# Task statement
Whenever a line below holds the word "down", count it once; report the total and nothing else.

Start of Records for the exercise

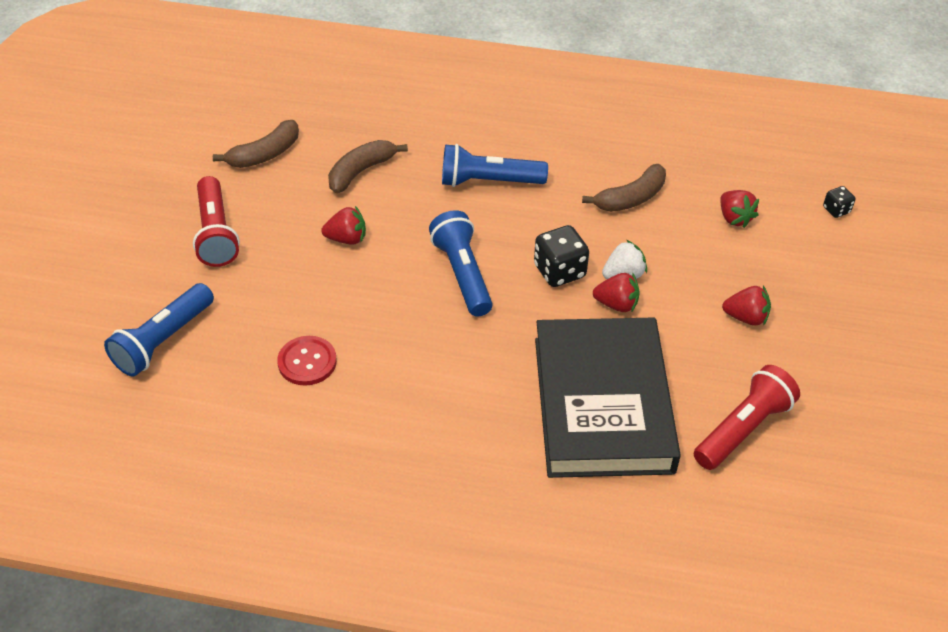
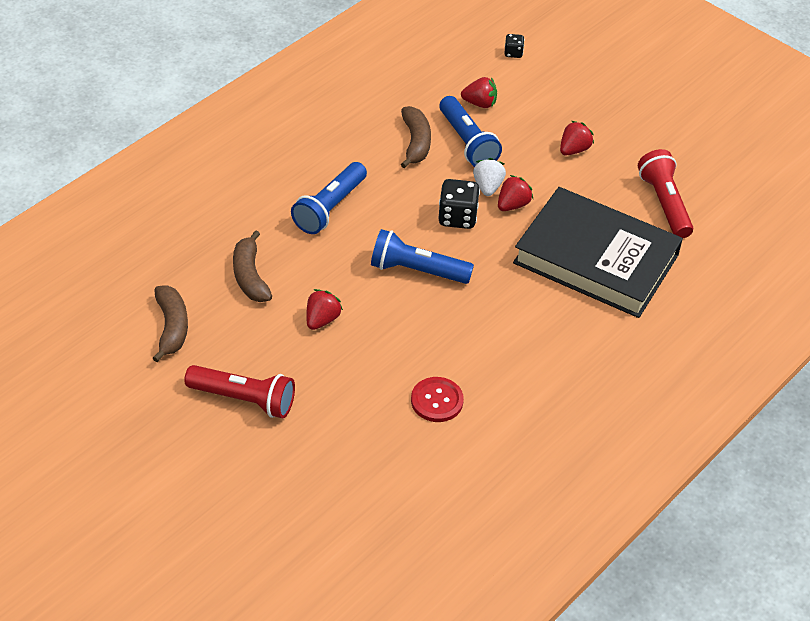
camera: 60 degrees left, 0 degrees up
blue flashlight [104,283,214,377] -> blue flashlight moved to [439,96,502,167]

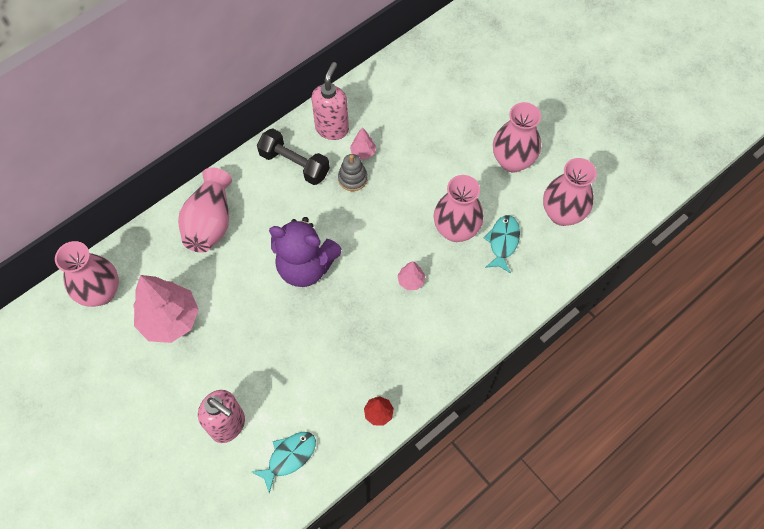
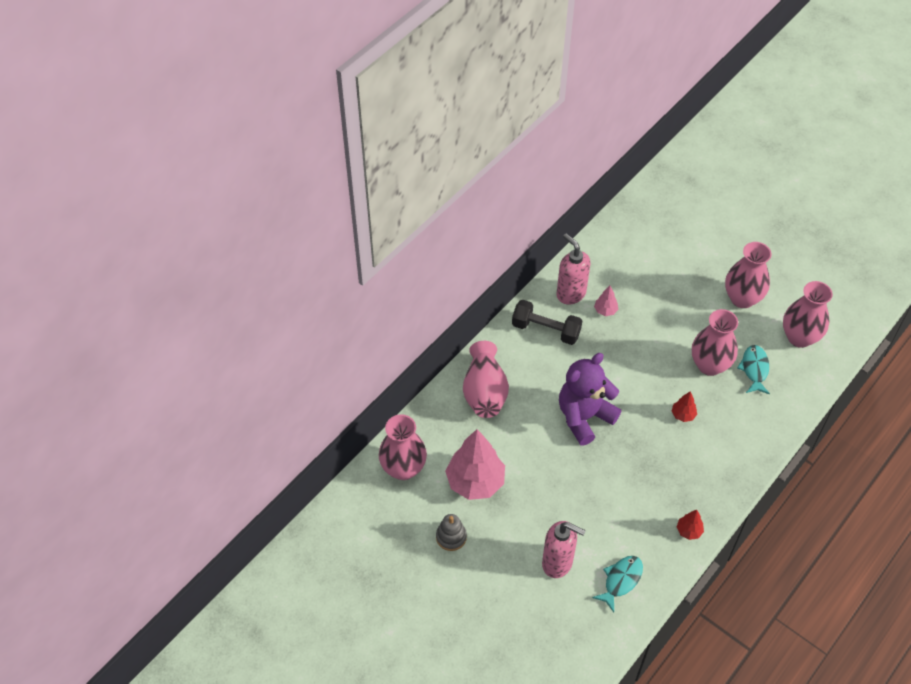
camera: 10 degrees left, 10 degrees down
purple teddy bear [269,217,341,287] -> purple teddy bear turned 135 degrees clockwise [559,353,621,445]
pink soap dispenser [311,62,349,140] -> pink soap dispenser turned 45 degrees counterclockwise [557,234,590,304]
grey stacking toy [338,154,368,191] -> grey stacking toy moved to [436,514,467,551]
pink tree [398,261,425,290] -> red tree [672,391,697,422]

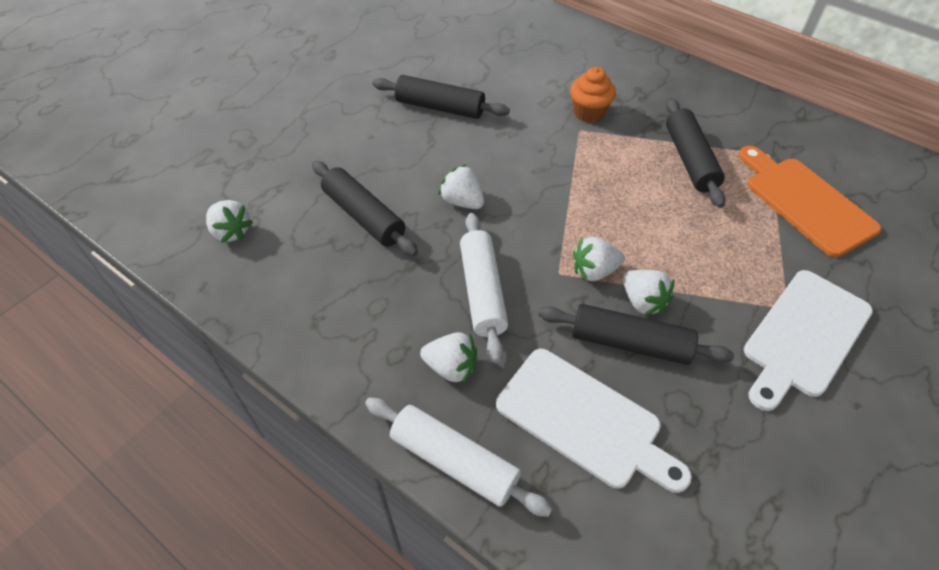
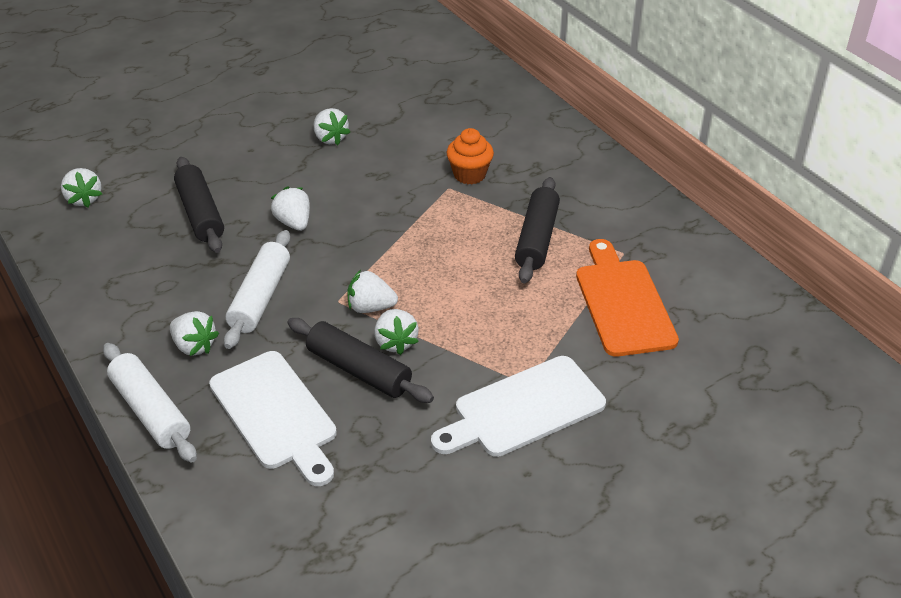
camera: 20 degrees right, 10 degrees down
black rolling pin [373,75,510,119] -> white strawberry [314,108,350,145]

End of Records for the exercise

# Output for this task
2